[Problem description]: Look for the word "blue" in the records, and copy each line where it appears.

Data extracts START

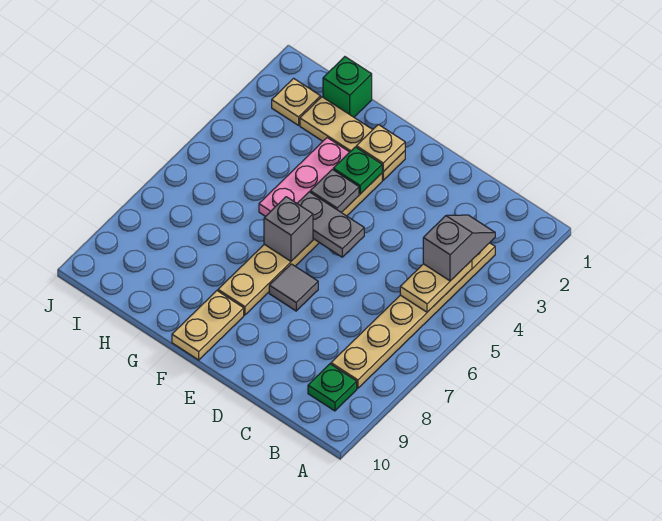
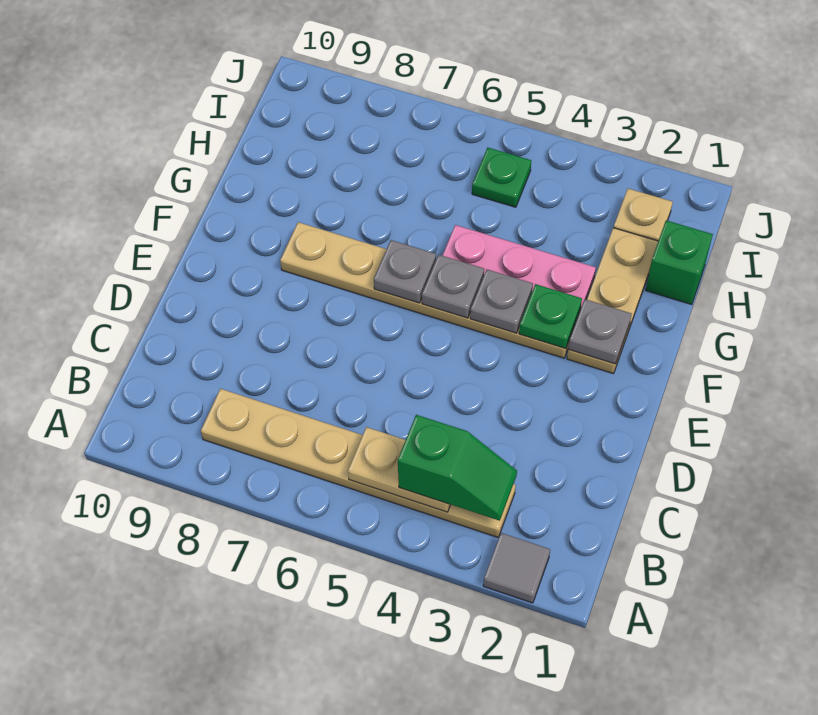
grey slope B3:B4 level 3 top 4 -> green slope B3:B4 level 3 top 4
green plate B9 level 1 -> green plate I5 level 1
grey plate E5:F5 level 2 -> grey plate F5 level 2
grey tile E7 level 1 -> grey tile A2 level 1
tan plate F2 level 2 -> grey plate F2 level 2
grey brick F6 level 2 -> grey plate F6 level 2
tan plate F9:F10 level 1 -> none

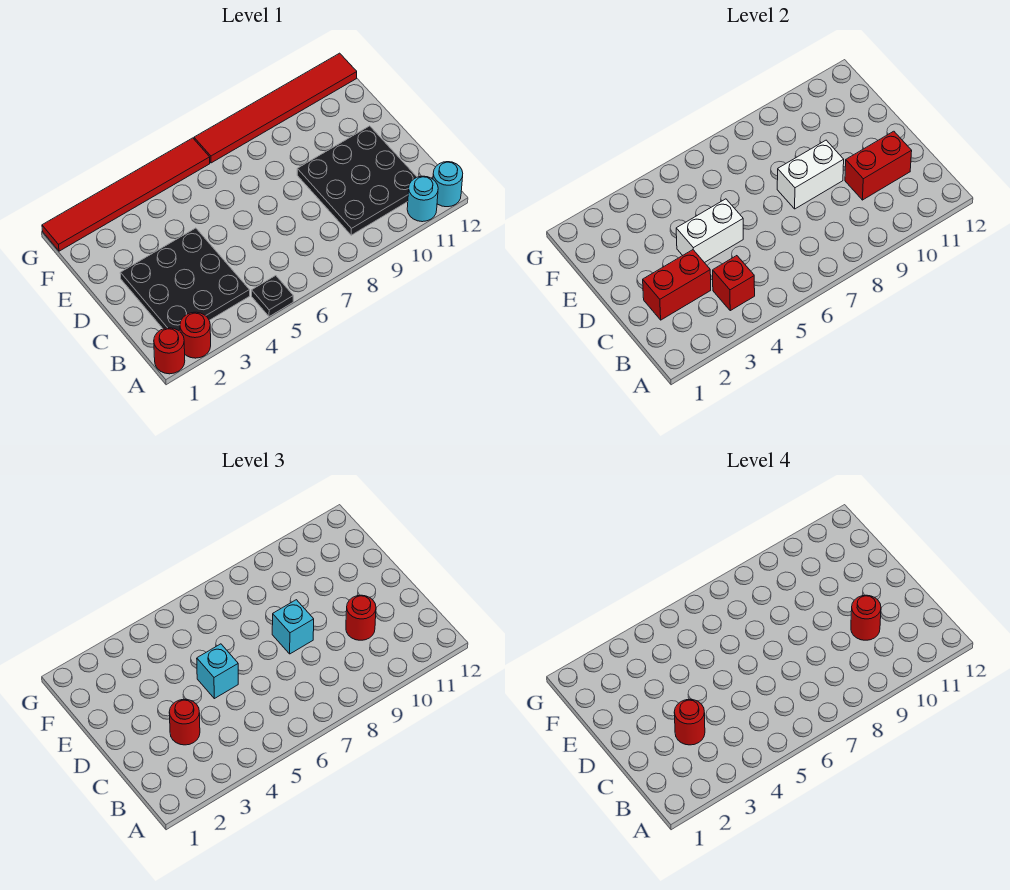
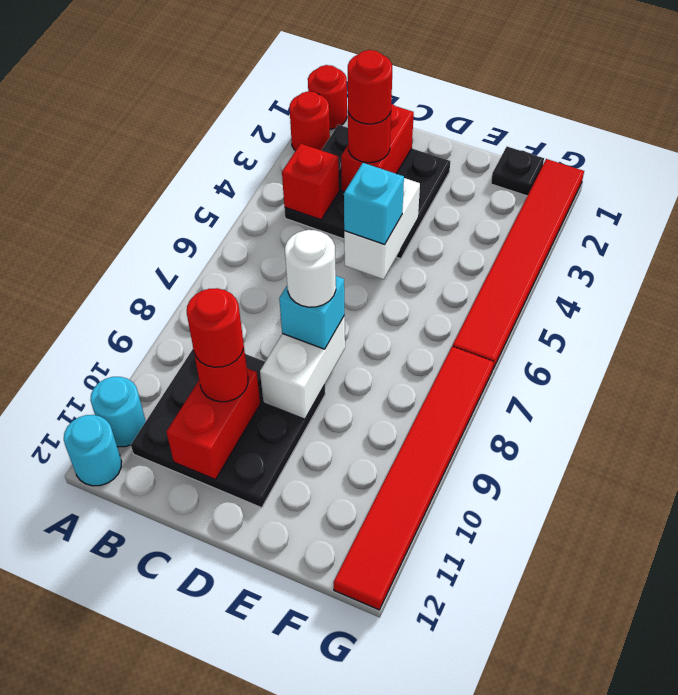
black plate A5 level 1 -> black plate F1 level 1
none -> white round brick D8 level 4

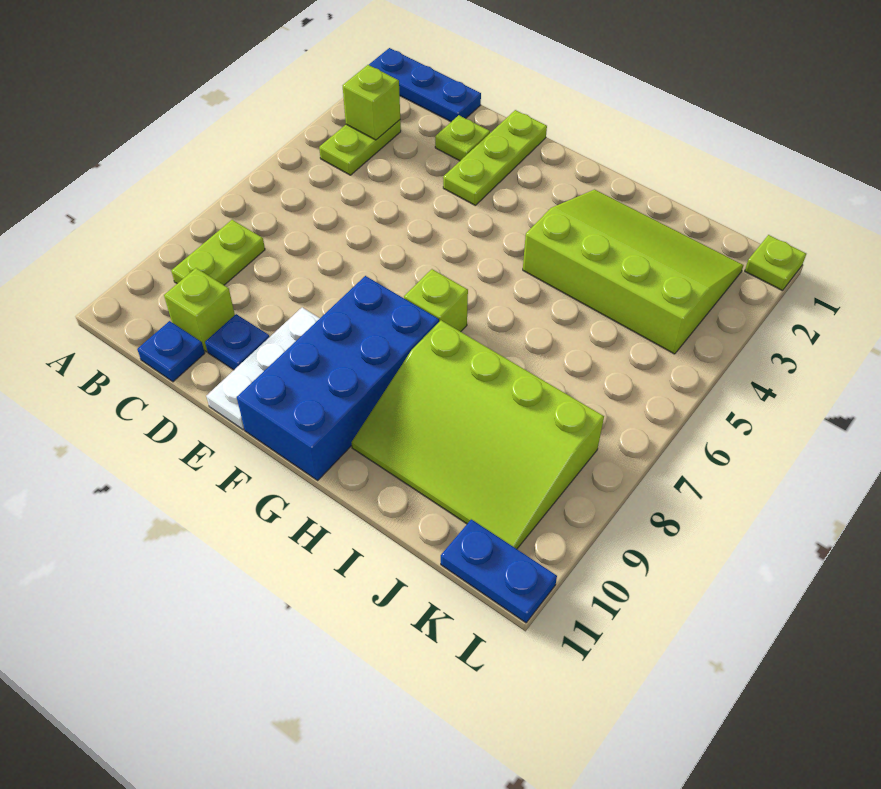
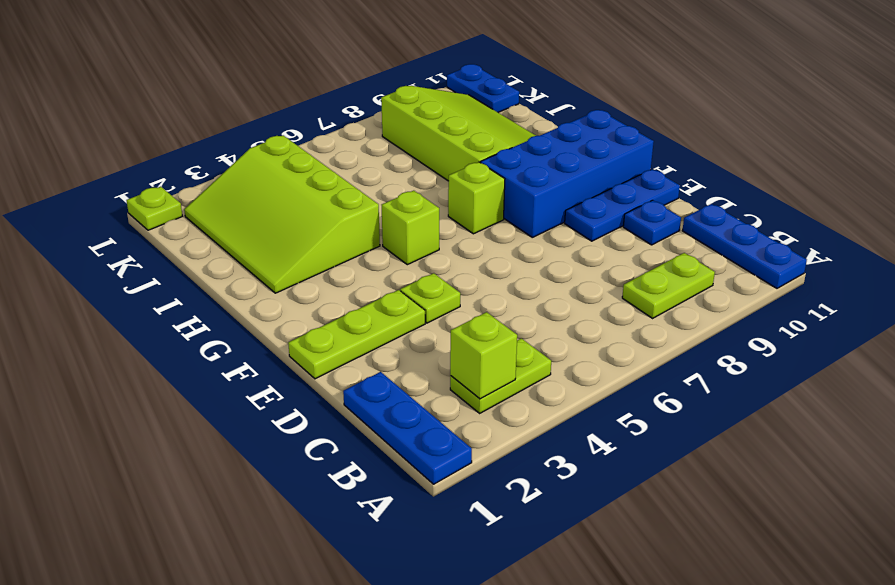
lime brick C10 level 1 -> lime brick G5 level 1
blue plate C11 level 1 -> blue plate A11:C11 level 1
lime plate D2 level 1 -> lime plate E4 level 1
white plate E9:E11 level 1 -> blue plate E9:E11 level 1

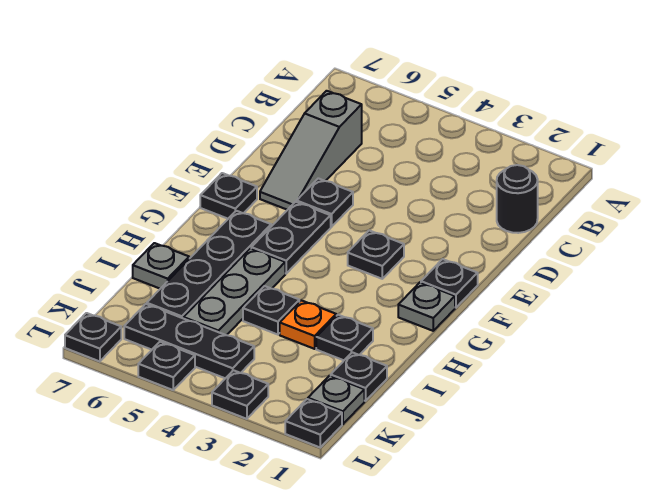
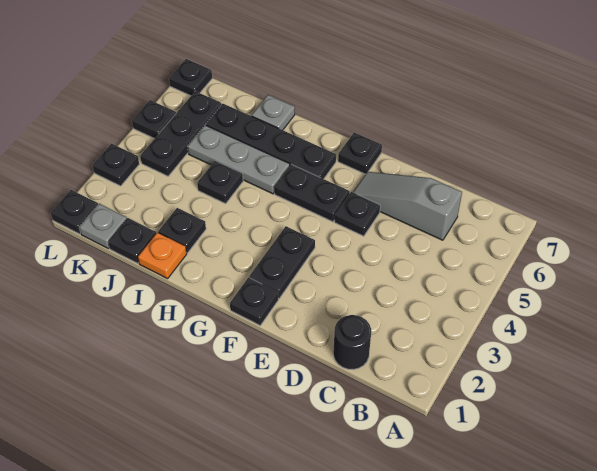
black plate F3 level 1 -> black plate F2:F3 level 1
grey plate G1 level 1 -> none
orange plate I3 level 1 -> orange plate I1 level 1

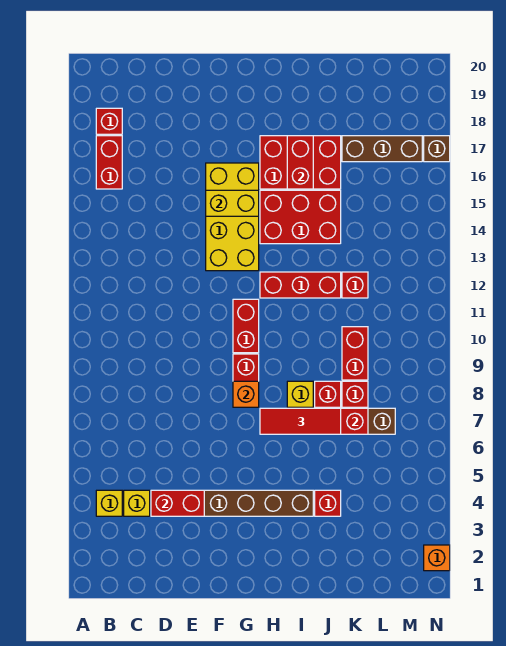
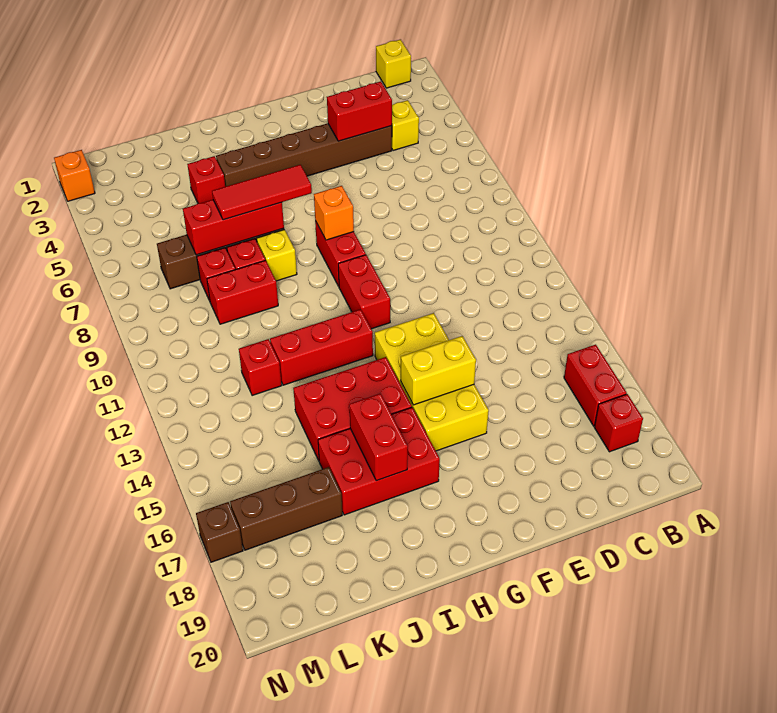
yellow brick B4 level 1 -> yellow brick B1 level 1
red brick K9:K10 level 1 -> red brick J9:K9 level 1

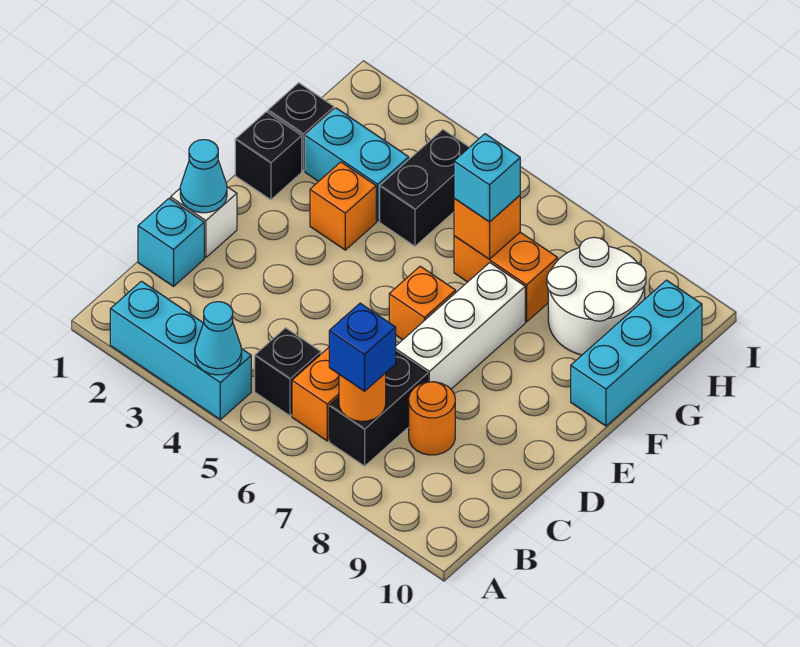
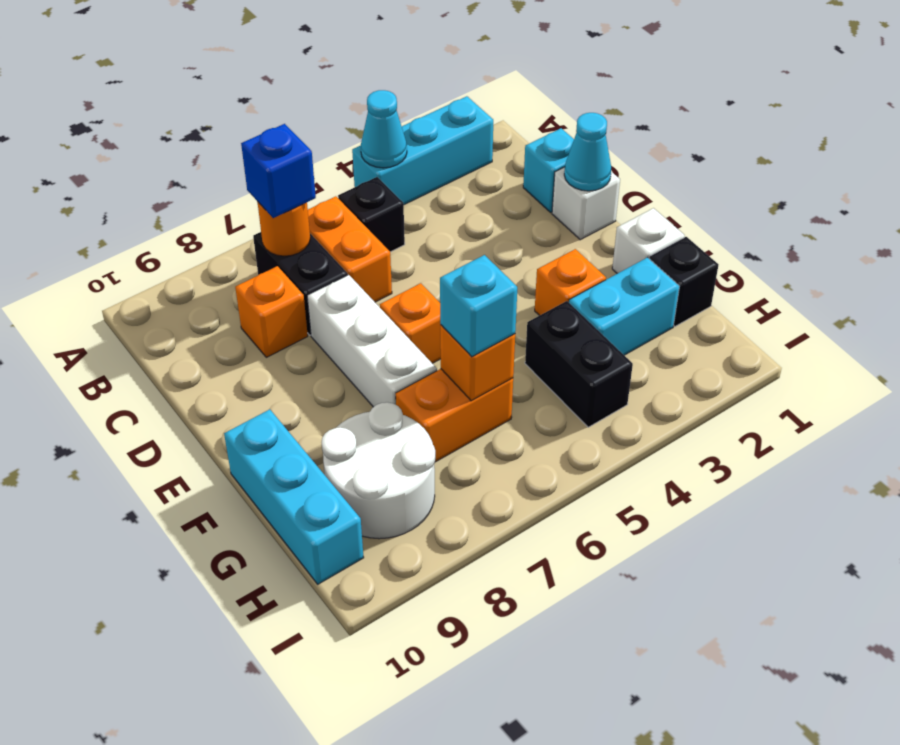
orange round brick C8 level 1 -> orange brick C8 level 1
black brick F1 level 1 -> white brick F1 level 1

Data extracts END

[Solved problem]:
blue plate C11 level 1 -> blue plate A11:C11 level 1
white plate E9:E11 level 1 -> blue plate E9:E11 level 1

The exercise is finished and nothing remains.